Your task
For each line below that contains the word "cactus", make a copy.

Data to use
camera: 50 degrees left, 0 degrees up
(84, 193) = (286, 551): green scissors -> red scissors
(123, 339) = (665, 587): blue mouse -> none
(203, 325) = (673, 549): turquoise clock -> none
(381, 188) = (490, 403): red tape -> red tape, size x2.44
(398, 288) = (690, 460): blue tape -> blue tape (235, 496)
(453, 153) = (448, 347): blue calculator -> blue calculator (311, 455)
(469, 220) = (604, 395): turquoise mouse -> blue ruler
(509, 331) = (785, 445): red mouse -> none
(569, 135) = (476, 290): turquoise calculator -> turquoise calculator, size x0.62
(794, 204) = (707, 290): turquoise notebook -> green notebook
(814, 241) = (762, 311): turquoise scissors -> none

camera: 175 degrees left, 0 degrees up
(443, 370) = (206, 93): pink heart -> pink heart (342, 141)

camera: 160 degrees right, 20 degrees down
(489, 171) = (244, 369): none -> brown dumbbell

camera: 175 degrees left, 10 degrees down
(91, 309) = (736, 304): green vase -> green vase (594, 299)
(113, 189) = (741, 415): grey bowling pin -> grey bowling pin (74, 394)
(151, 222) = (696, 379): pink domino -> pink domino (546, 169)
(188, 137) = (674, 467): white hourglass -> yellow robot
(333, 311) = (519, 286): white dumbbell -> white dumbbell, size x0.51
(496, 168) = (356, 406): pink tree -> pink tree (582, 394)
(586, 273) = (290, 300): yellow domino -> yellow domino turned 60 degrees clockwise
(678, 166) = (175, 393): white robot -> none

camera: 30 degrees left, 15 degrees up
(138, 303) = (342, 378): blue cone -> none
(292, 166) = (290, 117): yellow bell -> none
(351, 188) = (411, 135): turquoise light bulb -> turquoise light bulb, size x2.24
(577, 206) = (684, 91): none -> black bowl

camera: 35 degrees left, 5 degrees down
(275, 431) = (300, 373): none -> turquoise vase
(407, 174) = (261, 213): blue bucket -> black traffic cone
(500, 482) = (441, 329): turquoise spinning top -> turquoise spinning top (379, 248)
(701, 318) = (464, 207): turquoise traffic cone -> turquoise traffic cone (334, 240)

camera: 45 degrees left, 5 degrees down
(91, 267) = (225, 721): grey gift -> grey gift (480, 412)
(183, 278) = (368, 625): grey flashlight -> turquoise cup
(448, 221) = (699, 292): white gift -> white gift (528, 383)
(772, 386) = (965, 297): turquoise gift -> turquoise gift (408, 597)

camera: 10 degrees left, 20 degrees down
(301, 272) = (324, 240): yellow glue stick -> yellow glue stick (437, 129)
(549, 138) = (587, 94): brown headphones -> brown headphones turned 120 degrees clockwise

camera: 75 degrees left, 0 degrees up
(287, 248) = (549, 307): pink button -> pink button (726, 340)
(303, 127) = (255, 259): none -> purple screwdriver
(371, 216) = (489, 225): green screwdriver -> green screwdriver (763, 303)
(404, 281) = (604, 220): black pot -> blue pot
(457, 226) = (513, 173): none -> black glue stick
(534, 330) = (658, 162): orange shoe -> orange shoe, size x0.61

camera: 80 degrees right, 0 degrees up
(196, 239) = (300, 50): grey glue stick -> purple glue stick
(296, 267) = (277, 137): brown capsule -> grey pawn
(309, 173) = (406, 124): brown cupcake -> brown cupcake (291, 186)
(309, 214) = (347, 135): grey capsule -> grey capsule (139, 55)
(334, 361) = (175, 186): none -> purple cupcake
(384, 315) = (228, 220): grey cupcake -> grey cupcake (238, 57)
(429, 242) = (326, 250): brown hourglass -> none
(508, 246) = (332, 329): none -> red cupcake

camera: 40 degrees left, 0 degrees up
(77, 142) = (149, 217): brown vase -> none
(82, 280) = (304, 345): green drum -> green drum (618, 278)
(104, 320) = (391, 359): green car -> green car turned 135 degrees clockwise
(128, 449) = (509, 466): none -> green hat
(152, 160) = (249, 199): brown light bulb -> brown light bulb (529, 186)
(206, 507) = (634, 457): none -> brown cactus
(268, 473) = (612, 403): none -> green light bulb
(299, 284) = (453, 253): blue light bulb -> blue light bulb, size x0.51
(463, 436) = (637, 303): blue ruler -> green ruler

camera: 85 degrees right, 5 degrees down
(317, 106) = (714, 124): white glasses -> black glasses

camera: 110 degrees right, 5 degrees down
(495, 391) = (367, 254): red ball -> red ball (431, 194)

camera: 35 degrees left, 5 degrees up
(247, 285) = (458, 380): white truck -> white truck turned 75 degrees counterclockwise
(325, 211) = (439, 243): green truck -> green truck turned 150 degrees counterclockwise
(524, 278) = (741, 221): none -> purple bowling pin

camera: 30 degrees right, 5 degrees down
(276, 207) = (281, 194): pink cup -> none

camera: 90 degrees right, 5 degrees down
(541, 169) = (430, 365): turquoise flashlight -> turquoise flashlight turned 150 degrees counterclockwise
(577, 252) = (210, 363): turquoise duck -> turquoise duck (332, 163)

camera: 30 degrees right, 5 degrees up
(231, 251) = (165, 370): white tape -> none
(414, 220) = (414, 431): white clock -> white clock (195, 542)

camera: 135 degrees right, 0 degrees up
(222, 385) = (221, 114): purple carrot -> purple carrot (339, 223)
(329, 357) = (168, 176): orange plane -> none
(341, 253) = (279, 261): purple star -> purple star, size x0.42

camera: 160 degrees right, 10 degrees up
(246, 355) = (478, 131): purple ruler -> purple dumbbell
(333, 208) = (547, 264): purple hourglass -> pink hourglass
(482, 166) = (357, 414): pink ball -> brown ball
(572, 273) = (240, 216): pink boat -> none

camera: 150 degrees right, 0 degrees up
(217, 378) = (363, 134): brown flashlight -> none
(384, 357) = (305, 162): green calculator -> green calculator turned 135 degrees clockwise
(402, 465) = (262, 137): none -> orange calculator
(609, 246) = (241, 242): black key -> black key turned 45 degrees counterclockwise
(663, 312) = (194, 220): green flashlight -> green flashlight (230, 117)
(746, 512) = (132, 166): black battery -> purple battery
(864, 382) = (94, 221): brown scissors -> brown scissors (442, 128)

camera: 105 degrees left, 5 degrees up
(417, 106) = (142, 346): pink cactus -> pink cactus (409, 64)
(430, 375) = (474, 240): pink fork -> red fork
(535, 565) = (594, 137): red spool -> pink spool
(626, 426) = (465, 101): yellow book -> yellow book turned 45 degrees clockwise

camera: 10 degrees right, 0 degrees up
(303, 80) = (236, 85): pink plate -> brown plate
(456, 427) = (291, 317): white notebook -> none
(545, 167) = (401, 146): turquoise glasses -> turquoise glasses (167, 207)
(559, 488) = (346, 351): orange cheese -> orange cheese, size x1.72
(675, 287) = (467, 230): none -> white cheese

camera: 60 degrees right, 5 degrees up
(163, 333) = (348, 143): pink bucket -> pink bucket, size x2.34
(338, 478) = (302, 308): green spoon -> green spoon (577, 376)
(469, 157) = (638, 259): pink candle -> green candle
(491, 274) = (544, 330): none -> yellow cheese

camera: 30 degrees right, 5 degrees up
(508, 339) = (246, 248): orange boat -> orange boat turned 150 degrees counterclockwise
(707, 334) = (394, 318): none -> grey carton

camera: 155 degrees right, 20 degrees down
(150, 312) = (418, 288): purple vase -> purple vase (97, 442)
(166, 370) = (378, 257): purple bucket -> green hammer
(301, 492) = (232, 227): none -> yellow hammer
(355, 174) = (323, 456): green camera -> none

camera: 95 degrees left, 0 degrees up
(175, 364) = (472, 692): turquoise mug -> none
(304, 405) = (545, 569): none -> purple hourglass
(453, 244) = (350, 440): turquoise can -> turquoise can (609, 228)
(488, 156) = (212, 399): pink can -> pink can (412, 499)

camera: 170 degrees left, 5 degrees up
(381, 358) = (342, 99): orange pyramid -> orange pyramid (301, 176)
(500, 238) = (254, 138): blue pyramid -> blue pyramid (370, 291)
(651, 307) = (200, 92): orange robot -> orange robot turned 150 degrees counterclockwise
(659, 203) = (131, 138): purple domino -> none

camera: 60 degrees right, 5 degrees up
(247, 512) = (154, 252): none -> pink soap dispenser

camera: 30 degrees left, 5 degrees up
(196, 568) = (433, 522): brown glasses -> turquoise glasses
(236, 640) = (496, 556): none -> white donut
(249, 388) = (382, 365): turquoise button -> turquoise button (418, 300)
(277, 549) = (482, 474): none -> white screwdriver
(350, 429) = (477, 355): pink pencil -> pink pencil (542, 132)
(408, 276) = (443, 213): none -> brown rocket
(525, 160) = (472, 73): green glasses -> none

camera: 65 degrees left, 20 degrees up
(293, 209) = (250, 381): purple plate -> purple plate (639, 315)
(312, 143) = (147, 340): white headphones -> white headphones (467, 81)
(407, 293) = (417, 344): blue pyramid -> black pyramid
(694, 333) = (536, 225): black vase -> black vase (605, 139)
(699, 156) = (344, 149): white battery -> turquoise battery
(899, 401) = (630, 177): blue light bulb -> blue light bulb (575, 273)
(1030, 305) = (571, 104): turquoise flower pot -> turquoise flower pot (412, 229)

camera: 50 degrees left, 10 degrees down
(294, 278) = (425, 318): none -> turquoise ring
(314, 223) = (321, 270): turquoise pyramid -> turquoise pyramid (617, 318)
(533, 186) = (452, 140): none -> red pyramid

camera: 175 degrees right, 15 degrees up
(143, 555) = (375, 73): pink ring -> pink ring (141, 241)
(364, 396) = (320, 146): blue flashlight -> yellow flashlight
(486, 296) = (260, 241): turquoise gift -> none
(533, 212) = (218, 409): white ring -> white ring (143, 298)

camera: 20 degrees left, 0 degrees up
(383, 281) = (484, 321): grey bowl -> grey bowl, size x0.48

Exercise solution
(206, 507) = (634, 457): none -> brown cactus
(417, 106) = (142, 346): pink cactus -> pink cactus (409, 64)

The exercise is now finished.